- _What you are asked to do_
Produce an exact copy of all the records.

___ Data for this task

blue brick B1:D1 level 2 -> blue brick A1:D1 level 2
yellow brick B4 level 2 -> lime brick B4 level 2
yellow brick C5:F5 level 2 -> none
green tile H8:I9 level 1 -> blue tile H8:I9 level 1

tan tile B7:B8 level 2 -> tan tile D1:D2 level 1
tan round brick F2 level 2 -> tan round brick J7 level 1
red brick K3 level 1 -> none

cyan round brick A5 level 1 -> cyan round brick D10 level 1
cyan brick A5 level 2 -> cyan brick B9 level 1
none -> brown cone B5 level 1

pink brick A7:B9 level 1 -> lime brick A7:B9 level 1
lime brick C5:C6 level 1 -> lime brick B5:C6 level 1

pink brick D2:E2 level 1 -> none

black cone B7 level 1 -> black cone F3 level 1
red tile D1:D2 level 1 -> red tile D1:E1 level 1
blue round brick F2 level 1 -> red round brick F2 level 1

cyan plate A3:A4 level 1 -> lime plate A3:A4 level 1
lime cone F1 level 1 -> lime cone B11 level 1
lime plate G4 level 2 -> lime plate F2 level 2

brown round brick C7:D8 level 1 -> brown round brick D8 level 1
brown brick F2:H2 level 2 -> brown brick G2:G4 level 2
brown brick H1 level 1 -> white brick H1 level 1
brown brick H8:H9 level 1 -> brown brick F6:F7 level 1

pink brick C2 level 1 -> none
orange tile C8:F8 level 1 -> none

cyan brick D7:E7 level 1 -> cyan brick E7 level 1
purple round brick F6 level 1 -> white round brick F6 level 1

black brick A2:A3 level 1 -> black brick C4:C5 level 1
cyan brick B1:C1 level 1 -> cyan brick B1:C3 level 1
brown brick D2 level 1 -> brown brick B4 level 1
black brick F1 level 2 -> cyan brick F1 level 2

______

- _Task answer_
blue brick B1:D1 level 2 -> blue brick A1:D1 level 2
yellow brick B4 level 2 -> lime brick B4 level 2
yellow brick C5:F5 level 2 -> none
green tile H8:I9 level 1 -> blue tile H8:I9 level 1

tan tile B7:B8 level 2 -> tan tile D1:D2 level 1
tan round brick F2 level 2 -> tan round brick J7 level 1
red brick K3 level 1 -> none

cyan round brick A5 level 1 -> cyan round brick D10 level 1
cyan brick A5 level 2 -> cyan brick B9 level 1
none -> brown cone B5 level 1

pink brick A7:B9 level 1 -> lime brick A7:B9 level 1
lime brick C5:C6 level 1 -> lime brick B5:C6 level 1

pink brick D2:E2 level 1 -> none

black cone B7 level 1 -> black cone F3 level 1
red tile D1:D2 level 1 -> red tile D1:E1 level 1
blue round brick F2 level 1 -> red round brick F2 level 1

cyan plate A3:A4 level 1 -> lime plate A3:A4 level 1
lime cone F1 level 1 -> lime cone B11 level 1
lime plate G4 level 2 -> lime plate F2 level 2

brown round brick C7:D8 level 1 -> brown round brick D8 level 1
brown brick F2:H2 level 2 -> brown brick G2:G4 level 2
brown brick H1 level 1 -> white brick H1 level 1
brown brick H8:H9 level 1 -> brown brick F6:F7 level 1

pink brick C2 level 1 -> none
orange tile C8:F8 level 1 -> none

cyan brick D7:E7 level 1 -> cyan brick E7 level 1
purple round brick F6 level 1 -> white round brick F6 level 1

black brick A2:A3 level 1 -> black brick C4:C5 level 1
cyan brick B1:C1 level 1 -> cyan brick B1:C3 level 1
brown brick D2 level 1 -> brown brick B4 level 1
black brick F1 level 2 -> cyan brick F1 level 2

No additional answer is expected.